**Instructions to follow**
Repeat each line of the material below exactly as it appears, minus any pictures.

**Available records**
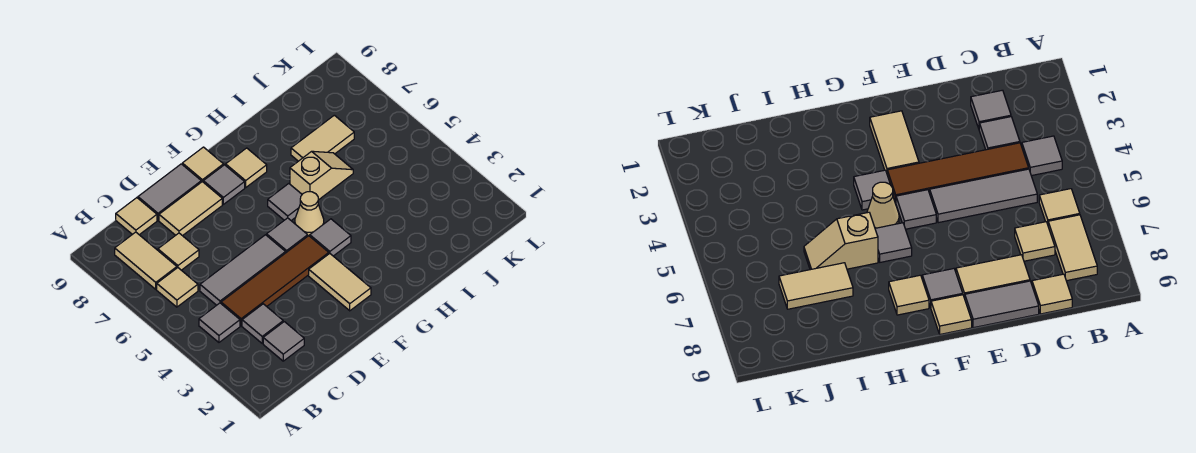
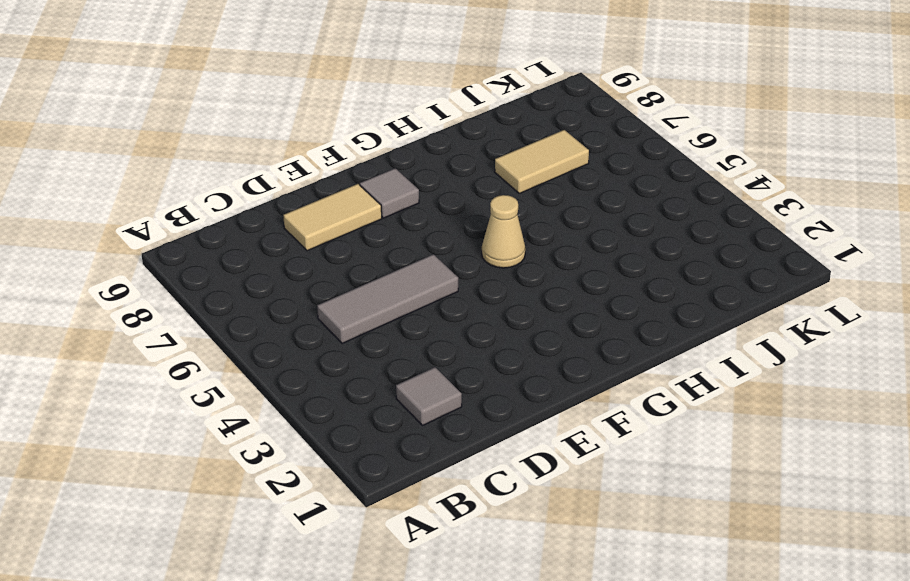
none -> grey tile B4 level 1
none -> tan tile B6 level 1
none -> tan tile B7:B8 level 1

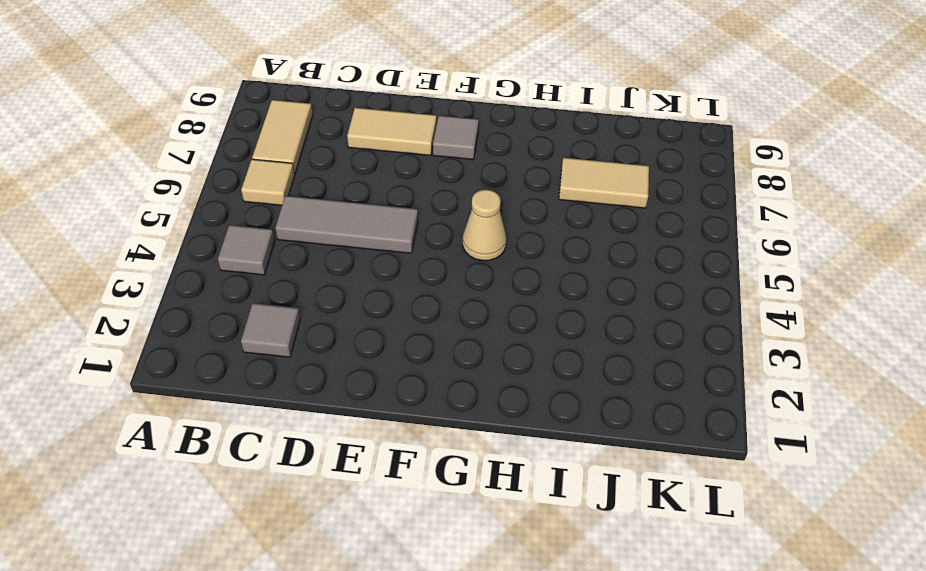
none -> grey tile C3 level 1
none -> brown tile C4:F4 level 1
none -> tan tile C7 level 1

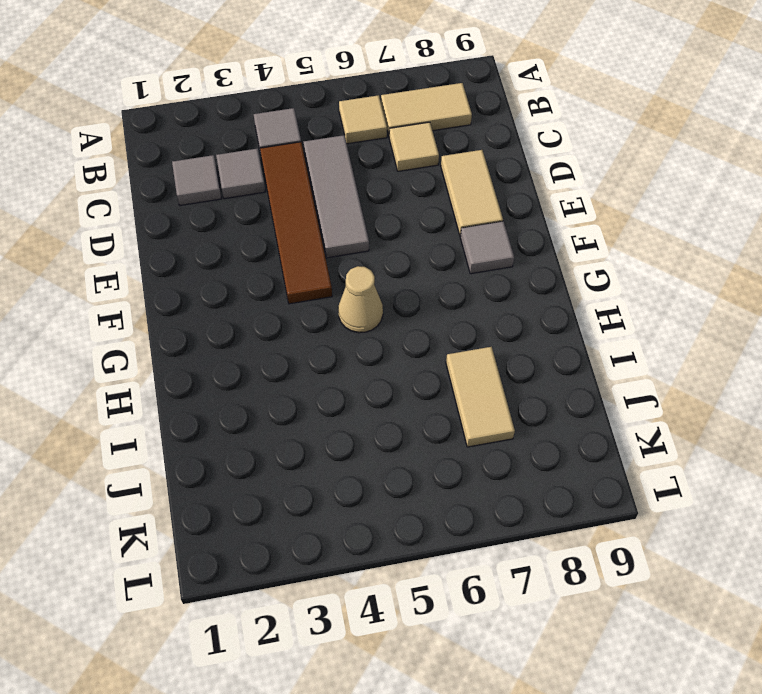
none -> tan tile C9 level 1
none -> grey tile D9:E9 level 1
none -> tan tile F2:F3 level 1

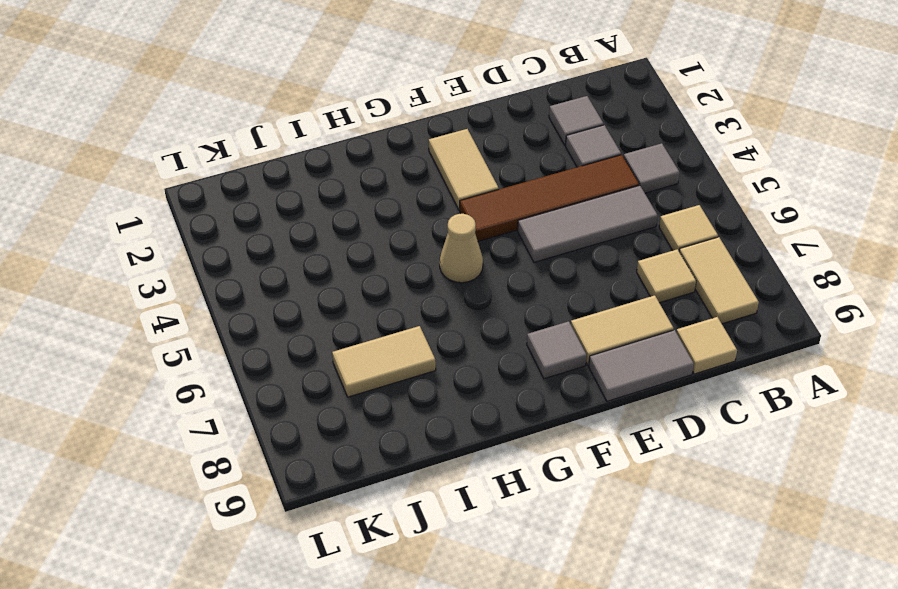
none -> grey tile F5 level 1
none -> tan tile F9 level 1
none -> grey tile G4 level 1

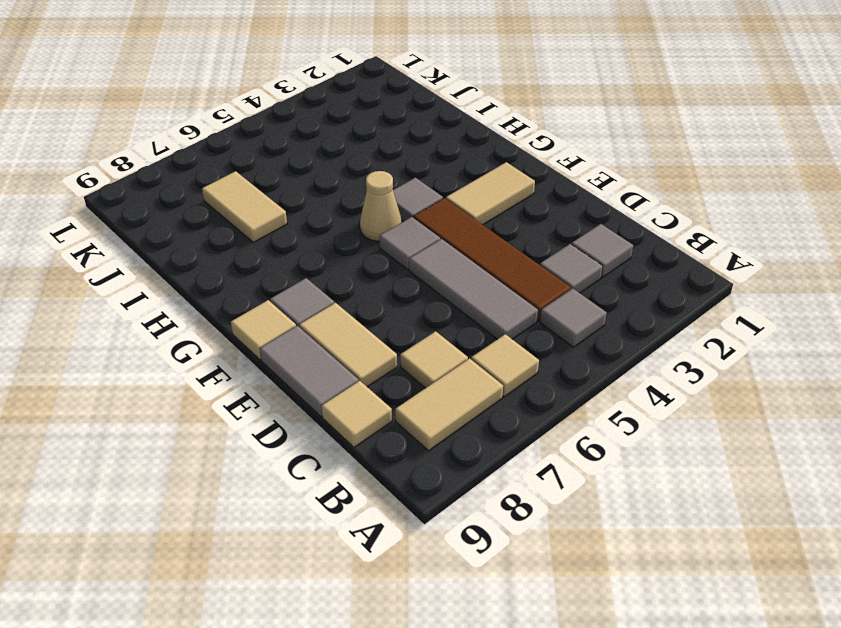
none -> grey tile G6 level 1
none -> tan tile G8 level 1
none -> tan slope H6:I6 level 1 top H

**Response**
none -> grey tile B4 level 1
none -> tan tile B6 level 1
none -> tan tile B7:B8 level 1

none -> grey tile C3 level 1
none -> brown tile C4:F4 level 1
none -> tan tile C7 level 1

none -> tan tile C9 level 1
none -> grey tile D9:E9 level 1
none -> tan tile F2:F3 level 1

none -> grey tile F5 level 1
none -> tan tile F9 level 1
none -> grey tile G4 level 1

none -> grey tile G6 level 1
none -> tan tile G8 level 1
none -> tan slope H6:I6 level 1 top H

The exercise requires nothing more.